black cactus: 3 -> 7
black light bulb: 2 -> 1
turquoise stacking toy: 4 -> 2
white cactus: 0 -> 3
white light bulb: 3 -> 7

##############################

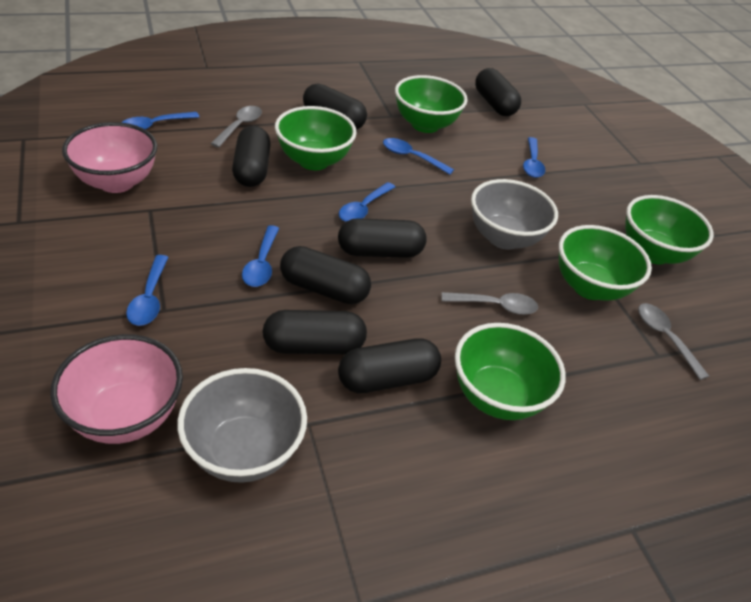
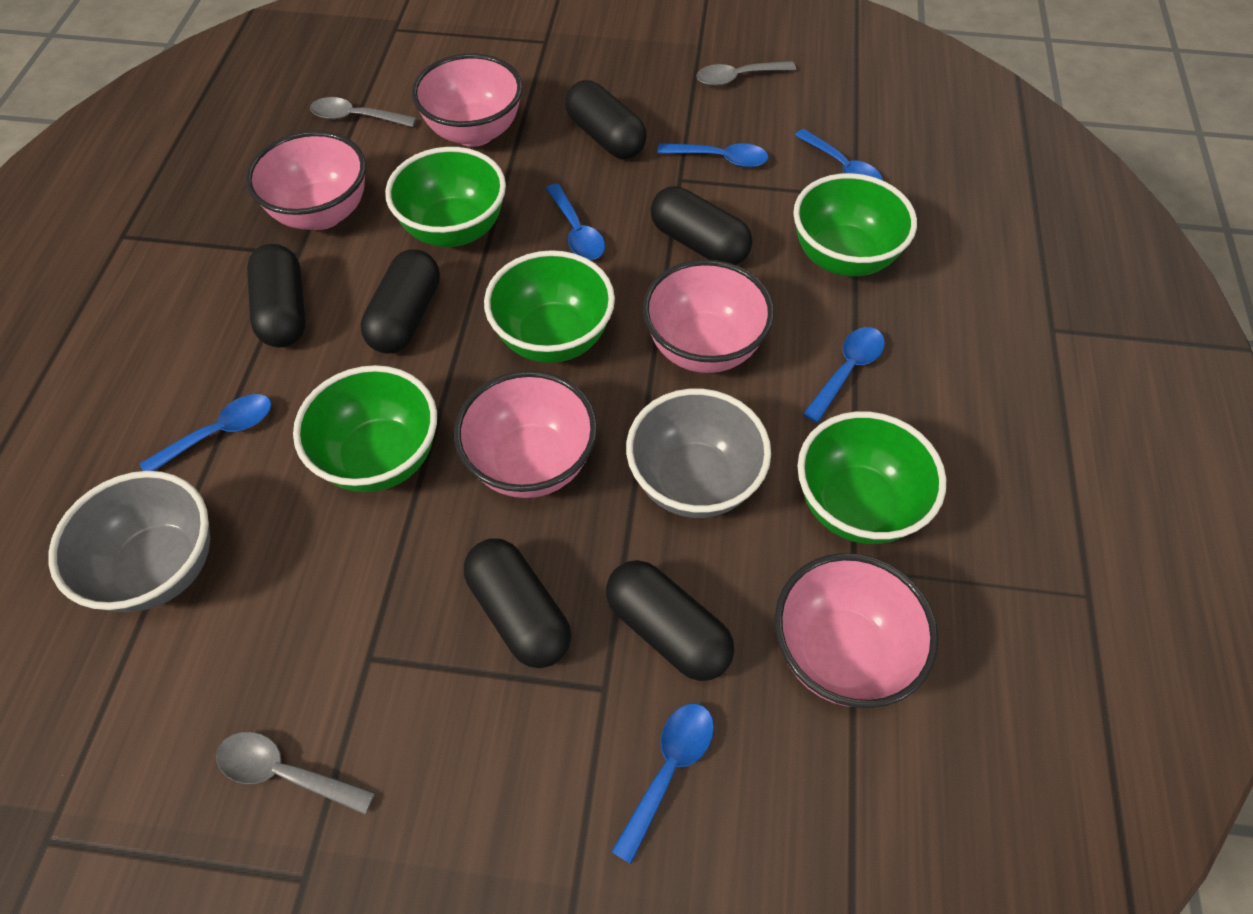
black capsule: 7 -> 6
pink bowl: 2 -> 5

##############################

Task objective: Write down, word for word, the lines above from the one containing "black cactus: 3 -> 7" through the one containing "white light bulb: 3 -> 7", both ends included.

Written response:
black cactus: 3 -> 7
black light bulb: 2 -> 1
turquoise stacking toy: 4 -> 2
white cactus: 0 -> 3
white light bulb: 3 -> 7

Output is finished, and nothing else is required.